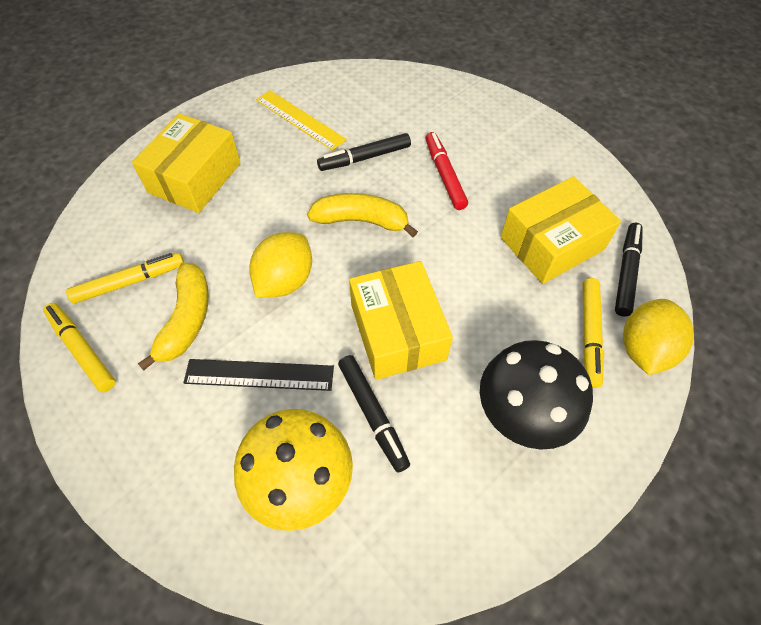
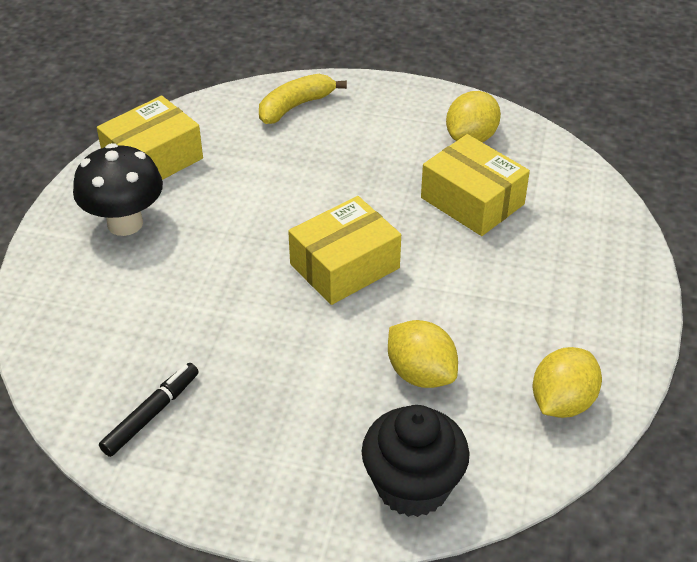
black cupcake: none = 0 -> [362,405,469,517] = 1
black marker: [317,133,411,171] [338,355,410,473] [615,223,643,317] = 3 -> [99,363,199,457] = 1
black ruler: [183,359,334,391] = 1 -> none = 0
red marker: [426,132,468,210] = 1 -> none = 0
yellow banana: [137,263,209,371] [307,193,418,237] = 2 -> [259,74,347,124] = 1
yellow lemon: [249,232,312,297] [623,299,694,375] = 2 -> [388,320,458,388] [446,91,501,142] [532,347,602,418] = 3
yellow marker: [43,303,116,392] [66,253,184,304] [582,278,604,388] = 3 -> none = 0
yellow mushroom: [234,409,353,531] = 1 -> none = 0
yellow ruler: [256,90,347,151] = 1 -> none = 0

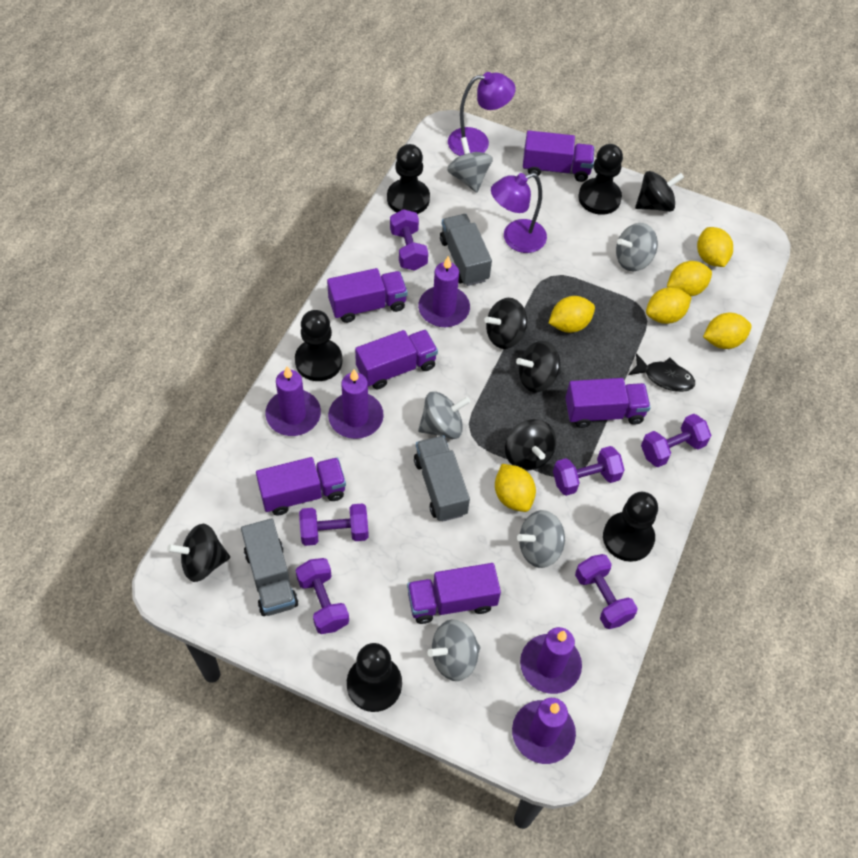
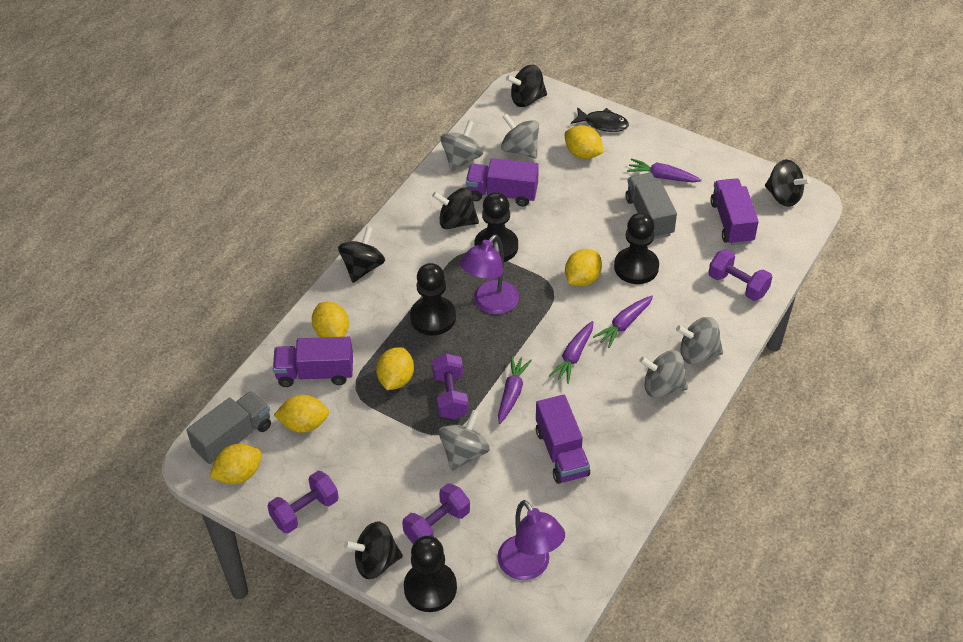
black pawn: [295,310,342,381] [347,643,402,712] [387,144,430,214] [578,144,623,215] [603,492,658,562] = 5 -> [404,536,457,612] [410,263,456,336] [474,192,518,262] [614,213,659,284] = 4
grey truck: [241,518,298,616] [414,435,470,522] [440,214,492,286] = 3 -> [186,391,271,464] [626,173,677,239] = 2
purple candle: [265,366,321,436] [328,369,384,439] [418,256,470,327] [512,698,576,764] [520,627,582,694] = 5 -> none = 0
purple carrot: none = 0 -> [498,356,532,424] [549,321,594,384] [593,296,653,348] [627,158,702,183] = 4
purple dumbbell: [296,558,349,634] [299,503,369,546] [390,209,428,271] [553,446,625,496] [575,554,638,629] [641,414,711,467] = 6 -> [267,471,339,534] [402,483,470,544] [432,353,469,419] [708,249,772,301] = 4
purple truck: [256,457,346,516] [327,268,408,323] [355,330,438,389] [407,563,501,624] [523,130,595,182] [565,378,651,428] = 6 -> [273,337,353,387] [466,158,539,207] [536,395,590,484] [710,178,759,245] = 4

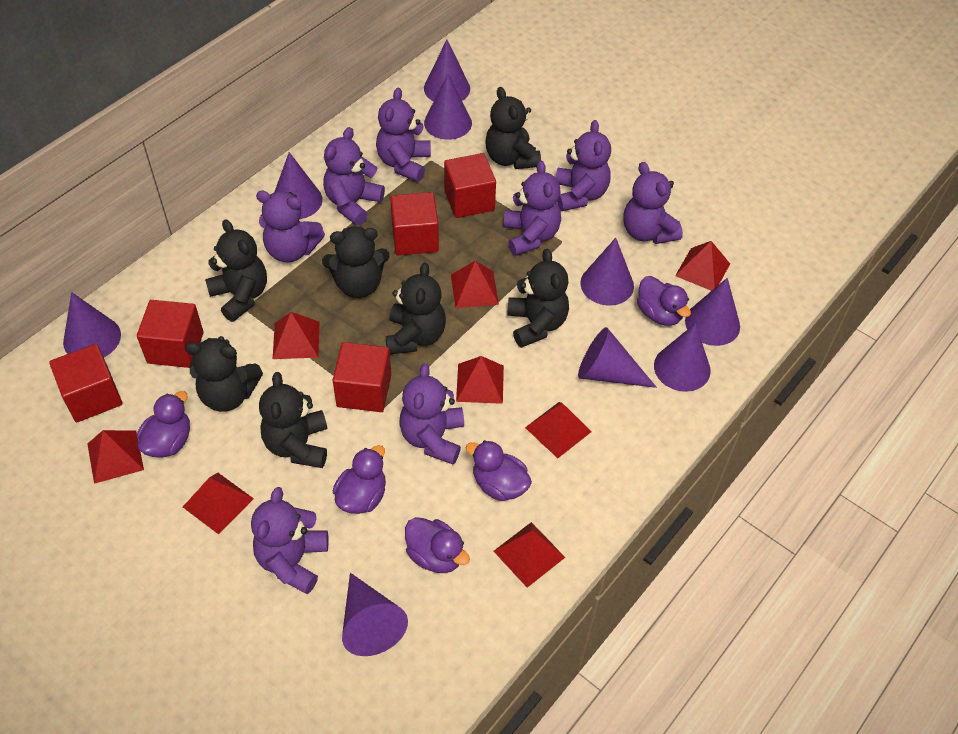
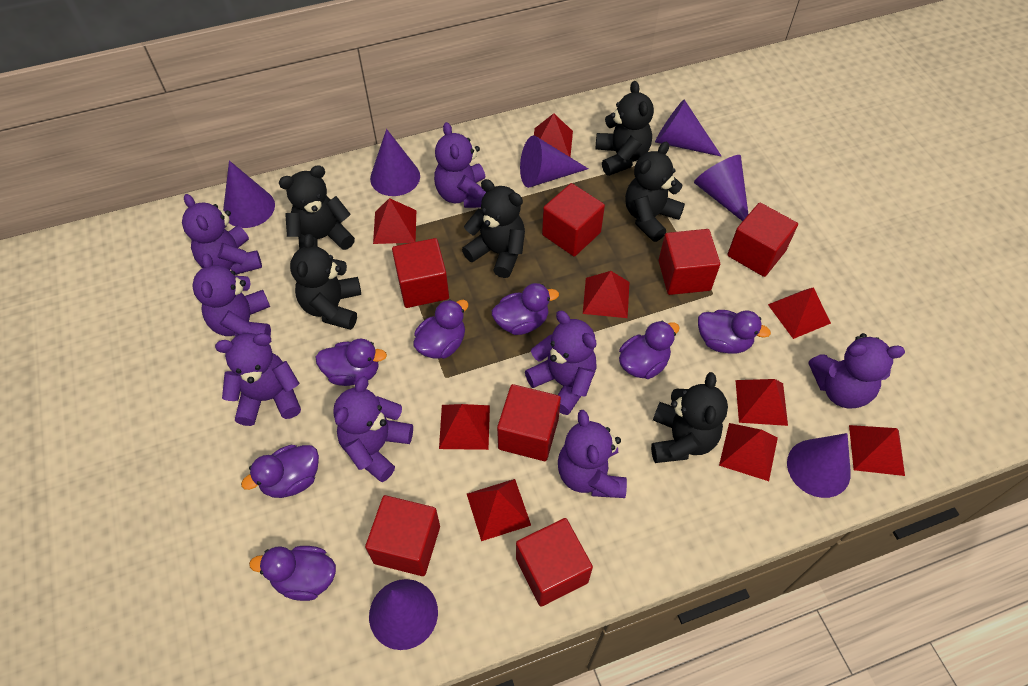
black teddy bear: [185,336,263,412] [205,219,267,322] [259,372,327,468] [322,226,390,298] [386,262,446,354] [486,87,541,169] [507,249,569,348] = 7 -> [279,165,355,250] [290,234,361,330] [462,179,525,278] [596,81,654,176] [625,142,685,242] [651,372,728,463] = 6
purple cone: [63,292,121,357] [274,152,323,219] [342,573,408,656] [424,40,470,101] [424,74,472,140] [578,327,657,388] [580,238,634,305] [654,323,711,392] [685,278,740,346] = 9 -> [223,161,275,228] [369,579,438,650] [370,129,420,196] [520,135,588,188] [655,100,722,157] [694,155,749,221] [787,433,851,498] = 7
purple duck: [137,391,190,458] [333,445,386,514] [405,517,470,573] [466,440,532,501] [637,276,691,326] = 5 -> [241,445,319,498] [249,546,336,601] [315,339,387,386] [413,299,469,359] [492,283,559,335] [619,320,680,379] [698,310,771,353] = 7
red cube: [49,344,122,422] [137,300,204,368] [333,342,391,412] [390,192,439,255] [444,153,496,218] = 5 -> [365,495,440,576] [392,238,449,308] [497,384,561,461] [516,518,593,607] [542,183,605,257] [658,229,720,295] [727,203,798,277] = 7
red pyramid: [88,430,144,484] [183,473,254,534] [273,312,320,359] [451,260,499,308] [456,356,504,404] [494,522,565,588] [525,402,592,458] [675,241,730,291] = 8 -> [373,198,416,244] [439,404,490,450] [467,479,531,541] [534,113,573,157] [583,271,630,318] [719,423,778,481] [736,379,788,426] [768,287,831,339] [849,425,905,476] = 9

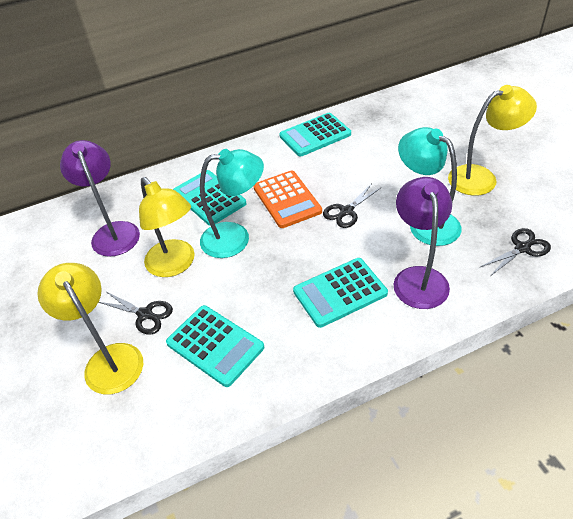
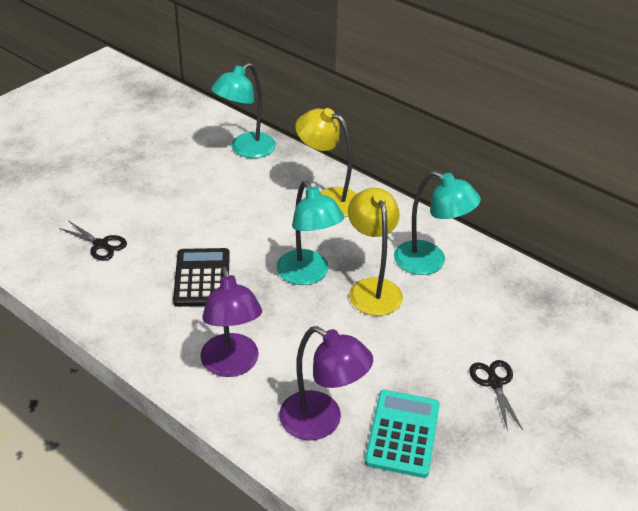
black calculator: none = 0 -> [173,248,230,307] = 1
black scissors: [98,291,173,335] [323,183,382,228] [480,228,551,275] = 3 -> [59,221,127,261] [469,360,523,431] = 2
orange calculator: [253,171,322,228] = 1 -> none = 0
turquoise calculator: [166,305,264,387] [173,170,247,226] [279,113,351,157] [293,258,388,328] = 4 -> [365,390,440,478] = 1
turquoise lamp: [200,149,264,258] [398,127,462,246] = 2 -> [211,63,276,158] [276,181,344,285] [394,171,481,275] = 3
yellow lamp: [37,263,143,394] [139,177,195,277] [448,85,537,196] = 3 -> [295,108,357,217] [348,188,403,316] = 2

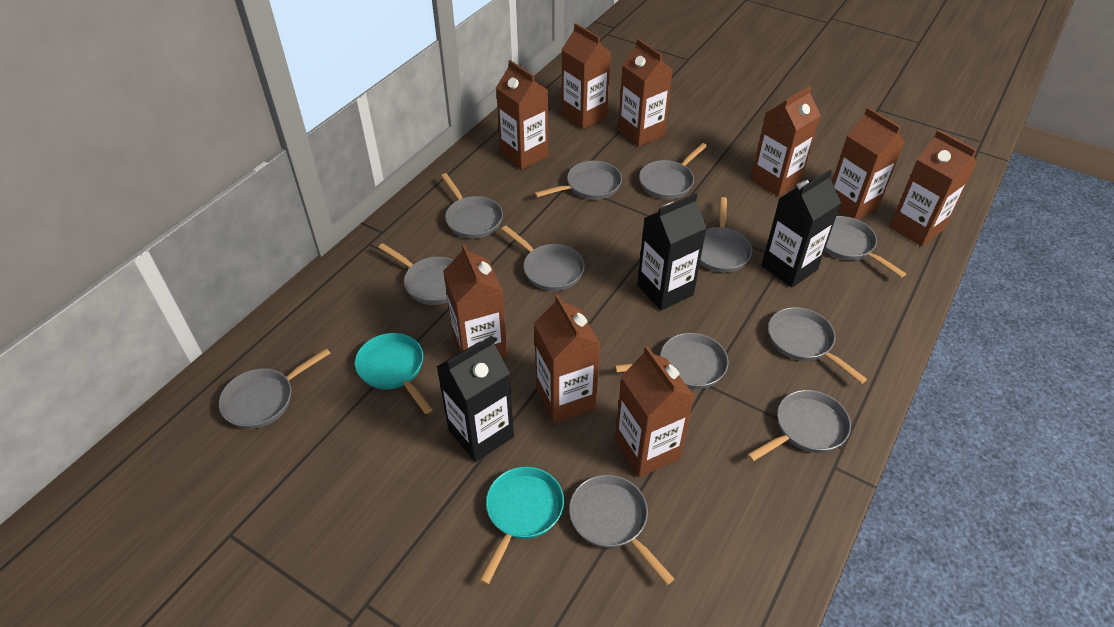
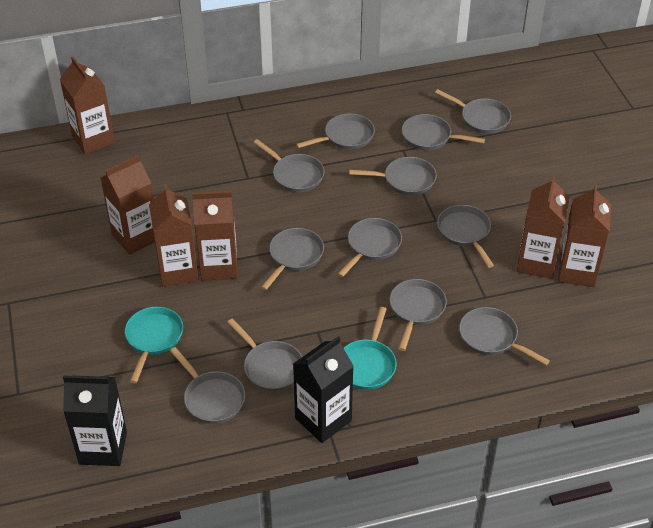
black carton: [437,335,514,462] [637,193,707,310] [762,170,841,287] = 3 -> [63,375,127,466] [293,336,354,443] = 2
brown carton: [443,244,507,359] [496,60,548,170] [534,295,600,423] [561,23,611,129] [615,346,695,477] [618,39,673,147] [751,86,821,197] [832,107,905,220] [890,130,977,246] = 9 -> [60,57,115,154] [100,155,155,255] [149,184,199,287] [192,191,238,281] [516,176,570,279] [558,184,611,287] = 6

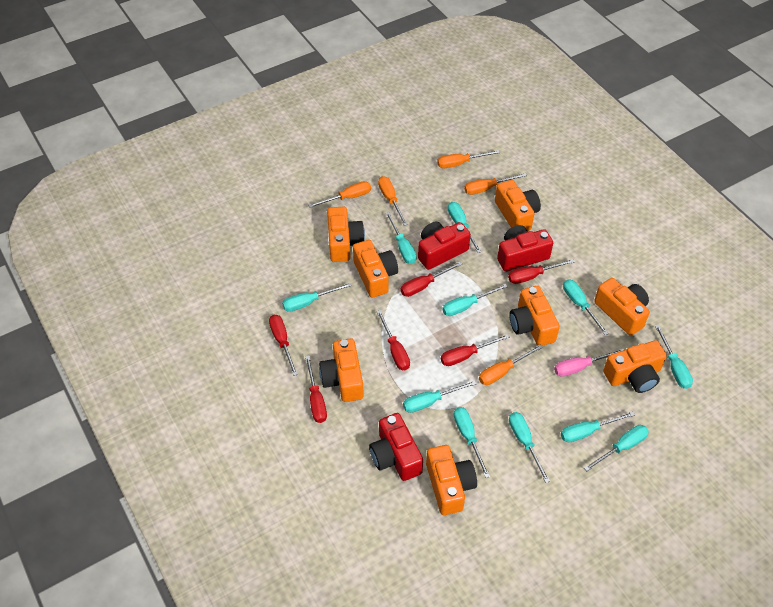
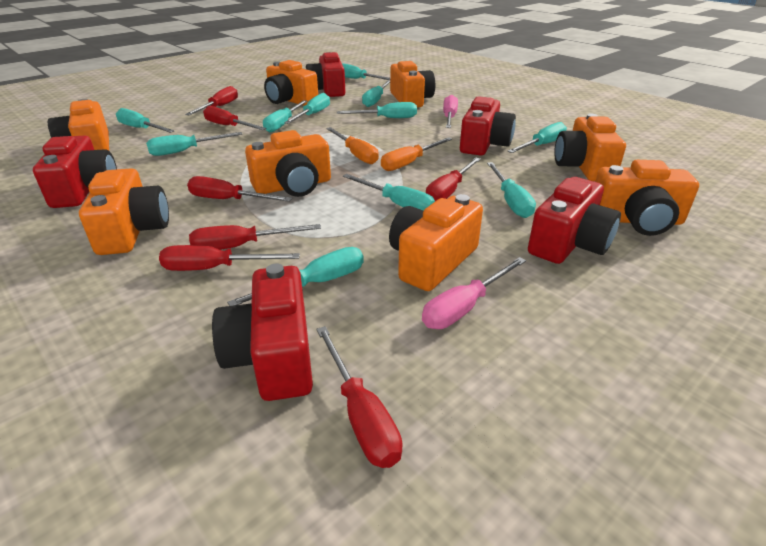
orange screwdriver: [308,181,371,208] [378,176,408,226] [437,150,500,168] [464,173,527,195] [479,345,543,385] = 5 -> [326,127,379,164] [381,137,452,171] = 2
pink screwdriver: [554,349,624,377] = 1 -> [422,257,526,329] [443,95,458,128] = 2
red camera: [369,413,423,481] [418,222,471,270] [497,225,553,272] = 3 -> [33,135,117,208] [212,263,313,401] [306,52,345,97] [460,96,516,156] [528,177,621,264] = 5
red screwdriver: [269,315,298,376] [305,356,327,423] [376,310,410,370] [400,261,462,297] [441,334,510,366] [508,259,575,284] = 6 -> [159,245,300,271] [185,86,238,115] [187,176,292,202] [189,224,321,250] [203,106,266,130] [316,326,402,468] [426,157,481,201] = 7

DIRECTIVE »
Could you reproduce exactly the lines of the entries above, from the one with "red marker: [426,132,468,210] = 1 -> none = 0" through the one with "yellow ruler: [256,90,347,151]", and nothing else?

ANSWER BELOW »
red marker: [426,132,468,210] = 1 -> none = 0
yellow banana: [137,263,209,371] [307,193,418,237] = 2 -> [259,74,347,124] = 1
yellow lemon: [249,232,312,297] [623,299,694,375] = 2 -> [388,320,458,388] [446,91,501,142] [532,347,602,418] = 3
yellow marker: [43,303,116,392] [66,253,184,304] [582,278,604,388] = 3 -> none = 0
yellow mushroom: [234,409,353,531] = 1 -> none = 0
yellow ruler: [256,90,347,151] = 1 -> none = 0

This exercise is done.